■ DIRECTIONS FOR THIS TASK
From the line containing "C1: 2200uF (plus" down to the line containing "R3: 7.5k (GND, NET13) -> none" in the records below, reproduce every line exactly, ends included, and omit all others.
***** DATA FOR THE TASK
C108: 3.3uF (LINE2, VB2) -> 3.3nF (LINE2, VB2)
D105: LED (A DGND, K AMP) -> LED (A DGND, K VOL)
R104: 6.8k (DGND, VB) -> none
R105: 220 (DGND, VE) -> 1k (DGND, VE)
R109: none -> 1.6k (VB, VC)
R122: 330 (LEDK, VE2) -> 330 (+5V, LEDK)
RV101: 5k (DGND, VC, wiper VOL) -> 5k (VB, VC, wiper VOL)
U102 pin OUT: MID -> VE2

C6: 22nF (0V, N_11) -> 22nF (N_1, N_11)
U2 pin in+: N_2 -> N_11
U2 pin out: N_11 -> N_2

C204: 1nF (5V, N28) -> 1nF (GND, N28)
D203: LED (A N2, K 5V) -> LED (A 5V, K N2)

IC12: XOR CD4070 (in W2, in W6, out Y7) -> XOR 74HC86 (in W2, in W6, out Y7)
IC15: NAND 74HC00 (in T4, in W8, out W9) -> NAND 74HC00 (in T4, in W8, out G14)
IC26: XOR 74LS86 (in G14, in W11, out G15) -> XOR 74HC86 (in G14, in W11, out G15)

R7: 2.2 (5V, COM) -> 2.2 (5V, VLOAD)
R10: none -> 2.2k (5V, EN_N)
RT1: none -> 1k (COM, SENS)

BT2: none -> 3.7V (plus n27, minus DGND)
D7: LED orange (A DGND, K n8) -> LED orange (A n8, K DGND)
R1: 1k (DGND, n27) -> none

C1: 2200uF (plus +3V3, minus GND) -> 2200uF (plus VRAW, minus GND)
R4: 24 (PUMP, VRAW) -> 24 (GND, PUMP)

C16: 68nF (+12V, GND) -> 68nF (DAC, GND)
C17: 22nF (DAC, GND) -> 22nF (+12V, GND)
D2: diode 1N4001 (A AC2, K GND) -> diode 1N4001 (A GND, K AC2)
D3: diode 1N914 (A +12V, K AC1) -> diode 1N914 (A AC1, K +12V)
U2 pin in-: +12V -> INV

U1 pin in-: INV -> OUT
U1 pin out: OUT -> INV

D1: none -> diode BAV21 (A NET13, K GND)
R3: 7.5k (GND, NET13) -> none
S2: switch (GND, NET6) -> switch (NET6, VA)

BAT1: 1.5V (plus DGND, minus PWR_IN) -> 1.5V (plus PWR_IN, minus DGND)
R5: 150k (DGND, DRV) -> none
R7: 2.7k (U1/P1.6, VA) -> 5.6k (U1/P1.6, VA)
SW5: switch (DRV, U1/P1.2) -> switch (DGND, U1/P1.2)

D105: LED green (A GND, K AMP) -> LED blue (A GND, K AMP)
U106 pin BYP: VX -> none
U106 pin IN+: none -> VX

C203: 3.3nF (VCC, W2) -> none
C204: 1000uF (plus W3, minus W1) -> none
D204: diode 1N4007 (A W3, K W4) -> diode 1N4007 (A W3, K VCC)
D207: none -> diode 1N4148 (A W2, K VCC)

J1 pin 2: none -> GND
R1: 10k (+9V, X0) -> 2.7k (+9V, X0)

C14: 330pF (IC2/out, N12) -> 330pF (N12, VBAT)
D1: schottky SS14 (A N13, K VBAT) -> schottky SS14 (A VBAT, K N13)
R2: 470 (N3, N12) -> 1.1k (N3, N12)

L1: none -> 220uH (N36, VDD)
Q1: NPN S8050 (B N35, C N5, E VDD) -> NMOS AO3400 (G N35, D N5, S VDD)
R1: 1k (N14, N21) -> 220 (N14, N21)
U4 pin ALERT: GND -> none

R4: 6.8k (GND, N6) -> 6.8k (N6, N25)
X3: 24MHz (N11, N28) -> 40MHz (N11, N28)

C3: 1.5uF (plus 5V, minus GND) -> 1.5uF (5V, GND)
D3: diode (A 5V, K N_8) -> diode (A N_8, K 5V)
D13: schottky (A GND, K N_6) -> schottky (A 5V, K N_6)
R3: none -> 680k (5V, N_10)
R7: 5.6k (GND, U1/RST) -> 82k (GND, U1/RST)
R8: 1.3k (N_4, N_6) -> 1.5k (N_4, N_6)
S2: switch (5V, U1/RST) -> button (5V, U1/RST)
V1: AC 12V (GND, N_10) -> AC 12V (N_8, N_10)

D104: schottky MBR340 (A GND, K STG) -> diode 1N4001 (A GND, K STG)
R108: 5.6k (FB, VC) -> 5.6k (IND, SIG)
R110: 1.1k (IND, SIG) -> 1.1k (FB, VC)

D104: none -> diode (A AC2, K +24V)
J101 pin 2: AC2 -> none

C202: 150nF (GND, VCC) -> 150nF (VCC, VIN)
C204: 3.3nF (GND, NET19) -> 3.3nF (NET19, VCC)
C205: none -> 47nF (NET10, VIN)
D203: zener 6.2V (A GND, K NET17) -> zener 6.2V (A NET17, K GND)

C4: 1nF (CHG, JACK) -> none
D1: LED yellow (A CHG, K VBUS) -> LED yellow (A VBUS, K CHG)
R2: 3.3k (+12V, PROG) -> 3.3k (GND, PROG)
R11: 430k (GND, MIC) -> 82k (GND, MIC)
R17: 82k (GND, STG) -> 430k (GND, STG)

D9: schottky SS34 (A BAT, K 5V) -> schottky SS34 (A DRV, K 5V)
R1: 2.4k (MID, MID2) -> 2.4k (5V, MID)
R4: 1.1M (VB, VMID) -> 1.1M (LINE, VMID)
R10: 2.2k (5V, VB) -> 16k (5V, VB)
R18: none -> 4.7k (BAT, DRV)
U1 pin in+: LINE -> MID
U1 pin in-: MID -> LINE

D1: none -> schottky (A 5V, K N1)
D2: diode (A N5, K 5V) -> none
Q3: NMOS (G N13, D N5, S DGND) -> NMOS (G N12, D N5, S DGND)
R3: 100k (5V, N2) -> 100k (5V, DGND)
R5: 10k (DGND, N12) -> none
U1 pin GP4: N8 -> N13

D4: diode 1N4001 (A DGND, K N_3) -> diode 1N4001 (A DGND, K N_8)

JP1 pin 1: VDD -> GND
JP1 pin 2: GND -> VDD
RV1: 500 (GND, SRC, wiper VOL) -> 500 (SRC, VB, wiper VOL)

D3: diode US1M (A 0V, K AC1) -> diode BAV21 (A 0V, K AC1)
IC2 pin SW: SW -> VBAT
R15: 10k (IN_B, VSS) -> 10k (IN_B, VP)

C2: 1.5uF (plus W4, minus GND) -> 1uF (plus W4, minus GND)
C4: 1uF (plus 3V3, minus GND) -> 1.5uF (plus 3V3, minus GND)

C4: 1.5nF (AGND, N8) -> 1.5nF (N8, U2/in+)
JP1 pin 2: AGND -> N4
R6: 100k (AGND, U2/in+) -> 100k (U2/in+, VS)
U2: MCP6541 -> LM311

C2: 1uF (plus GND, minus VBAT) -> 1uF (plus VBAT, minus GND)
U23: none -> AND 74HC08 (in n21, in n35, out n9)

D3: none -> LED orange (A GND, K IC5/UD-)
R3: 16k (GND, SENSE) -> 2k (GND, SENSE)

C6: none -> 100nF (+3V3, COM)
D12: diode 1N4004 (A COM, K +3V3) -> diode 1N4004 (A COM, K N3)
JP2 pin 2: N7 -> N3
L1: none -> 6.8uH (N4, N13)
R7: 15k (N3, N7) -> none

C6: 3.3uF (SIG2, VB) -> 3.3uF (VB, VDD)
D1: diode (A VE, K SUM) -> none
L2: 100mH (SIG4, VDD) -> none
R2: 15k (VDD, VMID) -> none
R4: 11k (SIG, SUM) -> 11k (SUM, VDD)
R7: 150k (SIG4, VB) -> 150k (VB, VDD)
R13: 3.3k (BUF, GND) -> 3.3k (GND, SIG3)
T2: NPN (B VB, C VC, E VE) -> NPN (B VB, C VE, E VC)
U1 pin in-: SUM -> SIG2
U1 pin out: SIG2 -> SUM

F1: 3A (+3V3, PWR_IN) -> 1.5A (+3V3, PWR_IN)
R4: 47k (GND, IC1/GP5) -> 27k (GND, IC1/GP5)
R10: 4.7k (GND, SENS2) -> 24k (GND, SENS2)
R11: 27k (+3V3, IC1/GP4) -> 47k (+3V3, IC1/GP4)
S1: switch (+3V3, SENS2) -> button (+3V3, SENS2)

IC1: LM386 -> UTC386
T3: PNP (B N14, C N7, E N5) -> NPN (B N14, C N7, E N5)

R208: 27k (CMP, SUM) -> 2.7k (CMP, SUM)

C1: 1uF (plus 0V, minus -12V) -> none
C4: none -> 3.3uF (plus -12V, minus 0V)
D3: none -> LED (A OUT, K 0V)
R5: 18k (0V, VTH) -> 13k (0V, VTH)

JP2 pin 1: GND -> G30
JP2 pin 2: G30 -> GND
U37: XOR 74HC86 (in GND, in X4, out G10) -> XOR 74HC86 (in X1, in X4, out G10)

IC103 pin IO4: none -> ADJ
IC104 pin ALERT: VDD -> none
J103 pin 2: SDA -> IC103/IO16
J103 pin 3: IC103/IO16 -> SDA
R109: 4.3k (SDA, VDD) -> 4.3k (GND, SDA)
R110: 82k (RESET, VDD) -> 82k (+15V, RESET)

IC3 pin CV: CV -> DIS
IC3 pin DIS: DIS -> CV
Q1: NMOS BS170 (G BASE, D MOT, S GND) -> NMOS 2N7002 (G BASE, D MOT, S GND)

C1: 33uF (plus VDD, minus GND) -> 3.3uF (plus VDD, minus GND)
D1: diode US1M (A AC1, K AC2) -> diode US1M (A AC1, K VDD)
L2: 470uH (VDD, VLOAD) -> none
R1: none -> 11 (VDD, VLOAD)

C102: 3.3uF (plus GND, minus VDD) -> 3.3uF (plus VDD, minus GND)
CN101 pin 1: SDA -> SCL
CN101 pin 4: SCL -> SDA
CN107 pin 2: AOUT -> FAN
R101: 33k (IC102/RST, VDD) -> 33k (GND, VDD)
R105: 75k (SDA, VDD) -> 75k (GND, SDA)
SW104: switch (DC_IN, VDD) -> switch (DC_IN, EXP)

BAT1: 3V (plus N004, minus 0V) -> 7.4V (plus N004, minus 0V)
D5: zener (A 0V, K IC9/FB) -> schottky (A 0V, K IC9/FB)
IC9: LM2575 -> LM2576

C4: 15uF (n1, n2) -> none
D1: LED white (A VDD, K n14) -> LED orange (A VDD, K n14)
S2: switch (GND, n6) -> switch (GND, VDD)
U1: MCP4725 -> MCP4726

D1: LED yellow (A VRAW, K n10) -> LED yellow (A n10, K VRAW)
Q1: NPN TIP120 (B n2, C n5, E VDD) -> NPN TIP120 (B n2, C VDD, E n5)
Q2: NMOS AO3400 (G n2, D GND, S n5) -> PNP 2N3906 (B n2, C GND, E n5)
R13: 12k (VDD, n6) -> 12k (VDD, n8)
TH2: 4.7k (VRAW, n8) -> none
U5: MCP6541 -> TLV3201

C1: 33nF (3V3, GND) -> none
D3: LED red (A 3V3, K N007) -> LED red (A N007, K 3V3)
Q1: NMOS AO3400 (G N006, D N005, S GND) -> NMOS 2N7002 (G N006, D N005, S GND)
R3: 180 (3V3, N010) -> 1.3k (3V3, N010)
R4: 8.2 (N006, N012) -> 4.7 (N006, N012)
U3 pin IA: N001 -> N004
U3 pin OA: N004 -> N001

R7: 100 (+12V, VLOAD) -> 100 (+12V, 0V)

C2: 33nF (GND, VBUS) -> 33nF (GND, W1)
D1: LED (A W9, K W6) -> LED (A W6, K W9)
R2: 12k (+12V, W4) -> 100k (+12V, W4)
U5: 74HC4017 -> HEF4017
**********
■ WRITTEN RESPONSE
C1: 2200uF (plus +3V3, minus GND) -> 2200uF (plus VRAW, minus GND)
R4: 24 (PUMP, VRAW) -> 24 (GND, PUMP)

C16: 68nF (+12V, GND) -> 68nF (DAC, GND)
C17: 22nF (DAC, GND) -> 22nF (+12V, GND)
D2: diode 1N4001 (A AC2, K GND) -> diode 1N4001 (A GND, K AC2)
D3: diode 1N914 (A +12V, K AC1) -> diode 1N914 (A AC1, K +12V)
U2 pin in-: +12V -> INV

U1 pin in-: INV -> OUT
U1 pin out: OUT -> INV

D1: none -> diode BAV21 (A NET13, K GND)
R3: 7.5k (GND, NET13) -> none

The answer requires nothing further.